## Your objective
Return every entry below word for word and leave out any picture.

---------- Supplied data

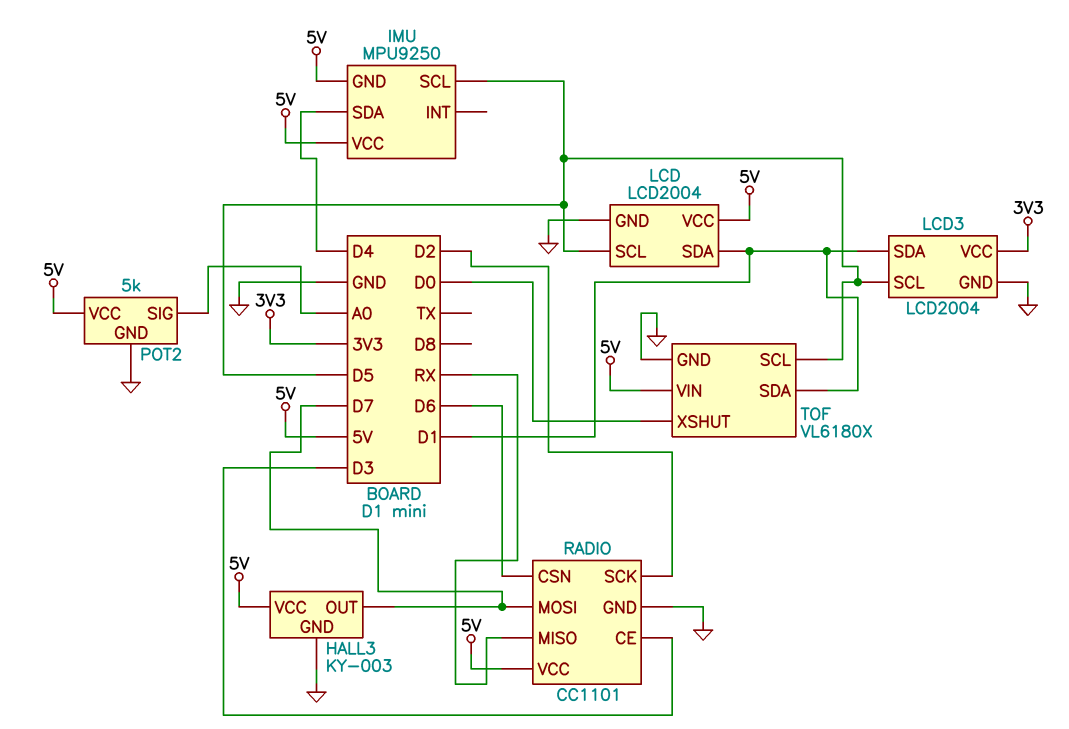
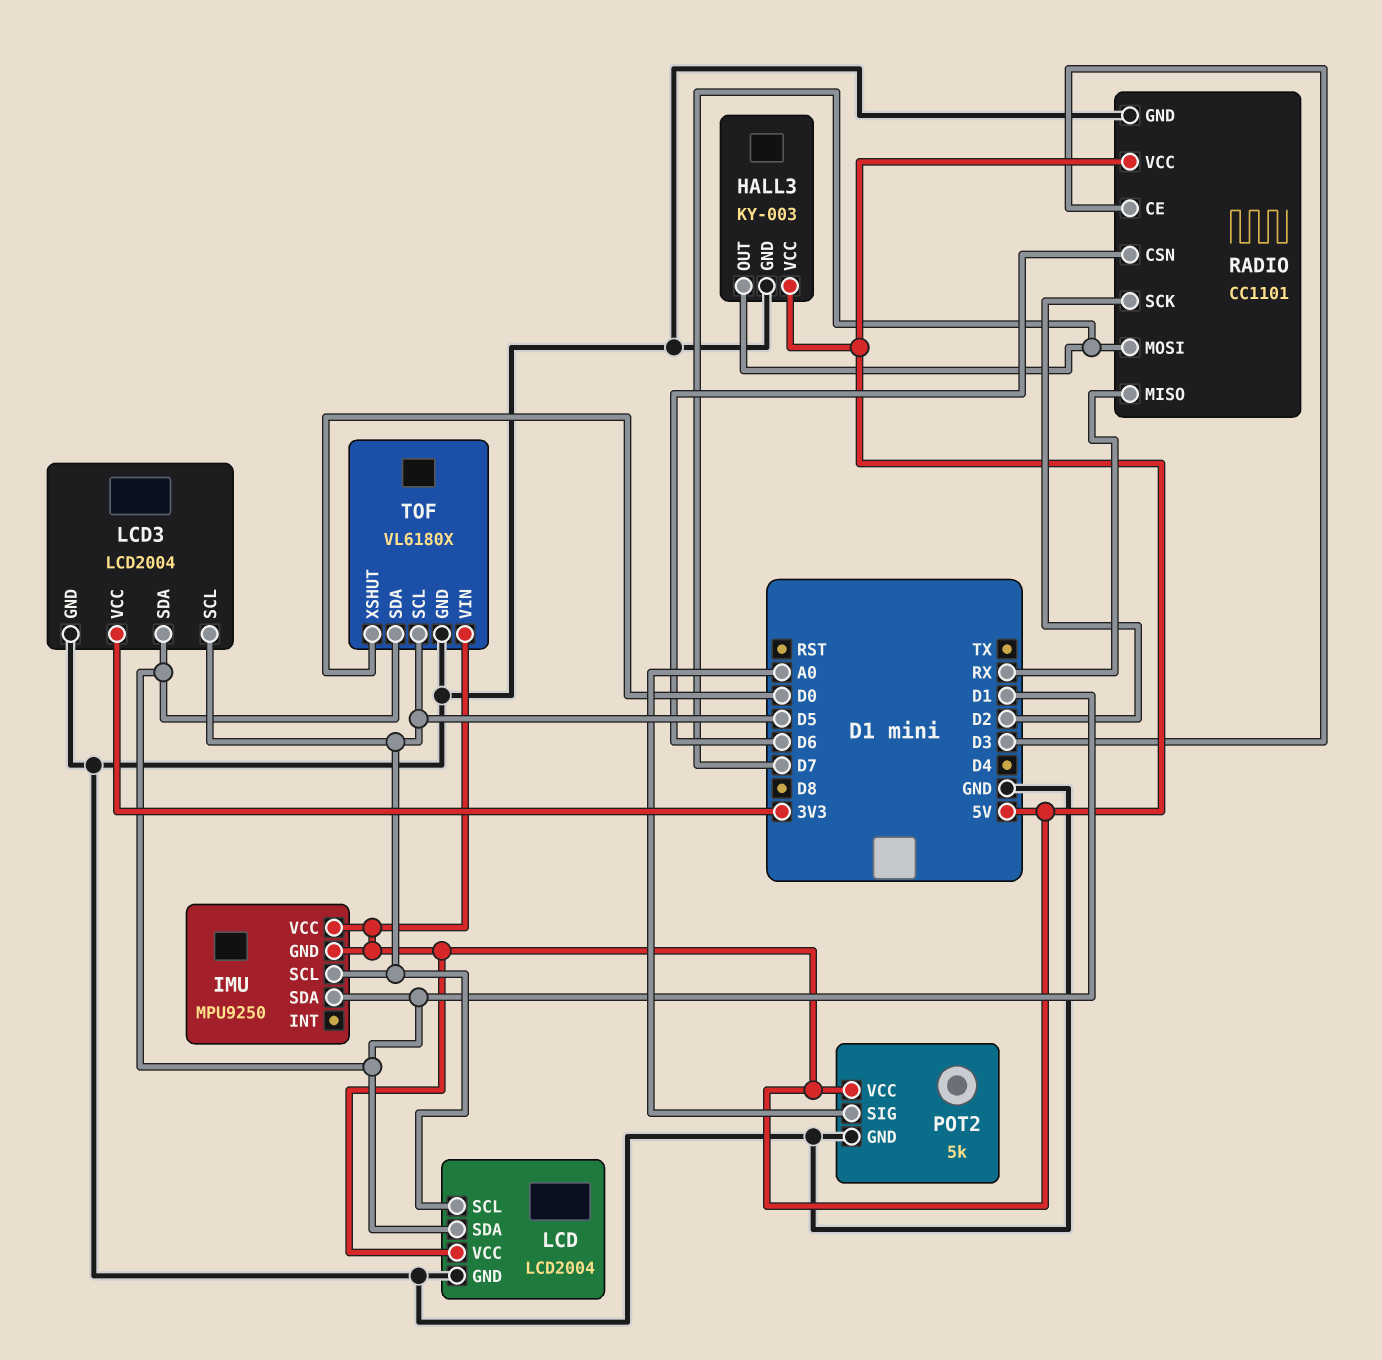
IMU pin SDA: D4 -> D1

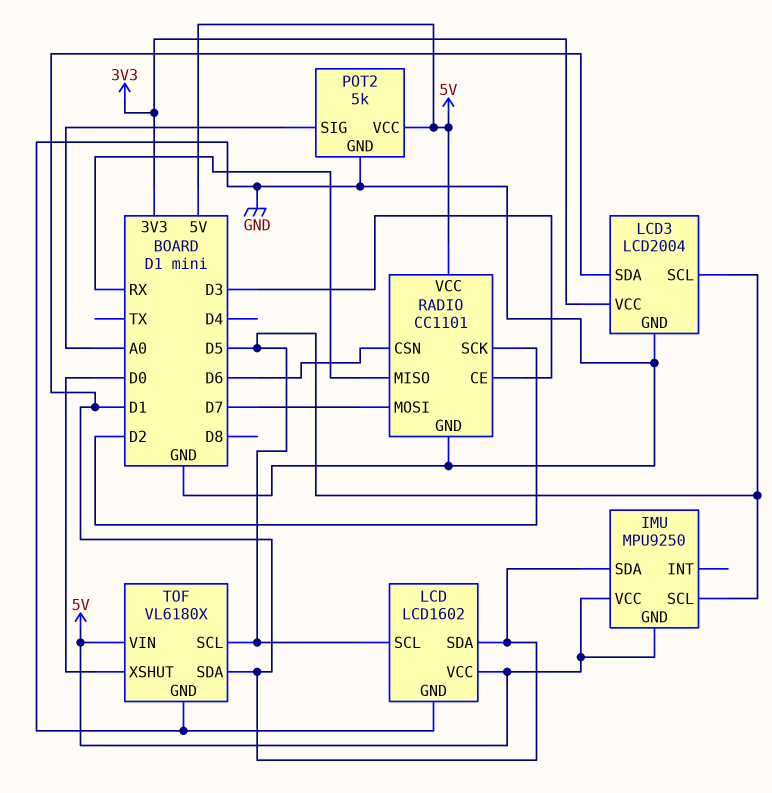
HALL3: KY-003 -> none
HALL3 pin GND: GND -> none
HALL3 pin OUT: D7 -> none
HALL3 pin VCC: 5V -> none
LCD: LCD2004 -> LCD1602

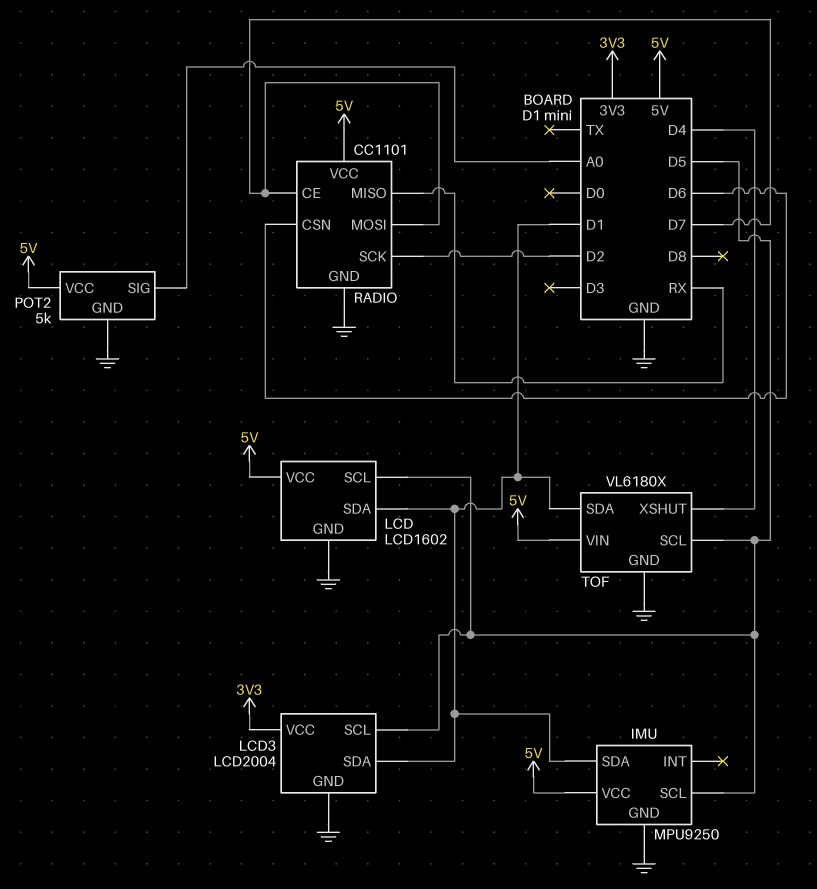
IMU pin GND: 5V -> GND
RADIO pin CE: D3 -> D7
TOF pin XSHUT: D0 -> D4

--------------------

## Response area
IMU pin SDA: D4 -> D1

HALL3: KY-003 -> none
HALL3 pin GND: GND -> none
HALL3 pin OUT: D7 -> none
HALL3 pin VCC: 5V -> none
LCD: LCD2004 -> LCD1602

IMU pin GND: 5V -> GND
RADIO pin CE: D3 -> D7
TOF pin XSHUT: D0 -> D4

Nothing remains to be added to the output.